» **What to produce**:
Transcribe word for word the lines spanning the line with "black tile E1 level" through the end of the records.

» **Data supplied**:
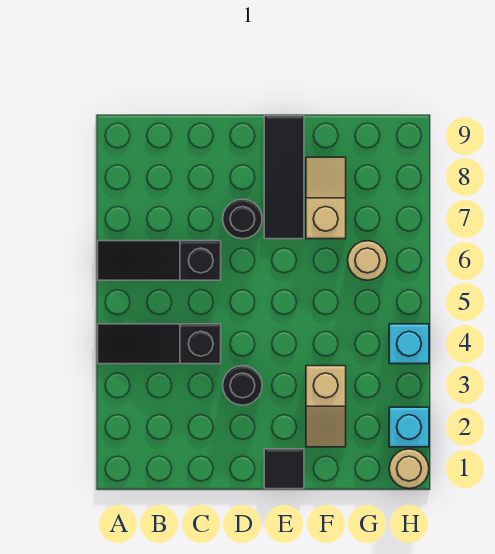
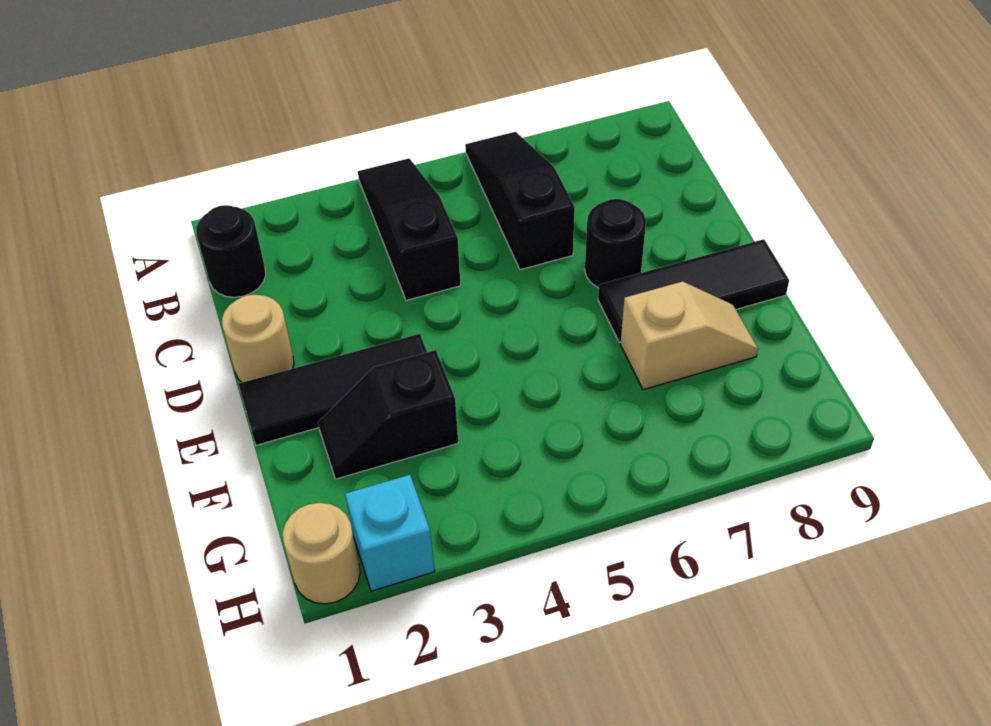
black round brick D3 level 1 -> black round brick B1 level 1
black tile E1 level 1 -> black tile E1:E3 level 1
tan slope F2:F3 level 1 top 3 -> black slope F2:F3 level 1 top 3
tan round brick G6 level 1 -> tan round brick D1 level 1
cyan brick H4 level 1 -> none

» **Exercise solution**:
black tile E1 level 1 -> black tile E1:E3 level 1
tan slope F2:F3 level 1 top 3 -> black slope F2:F3 level 1 top 3
tan round brick G6 level 1 -> tan round brick D1 level 1
cyan brick H4 level 1 -> none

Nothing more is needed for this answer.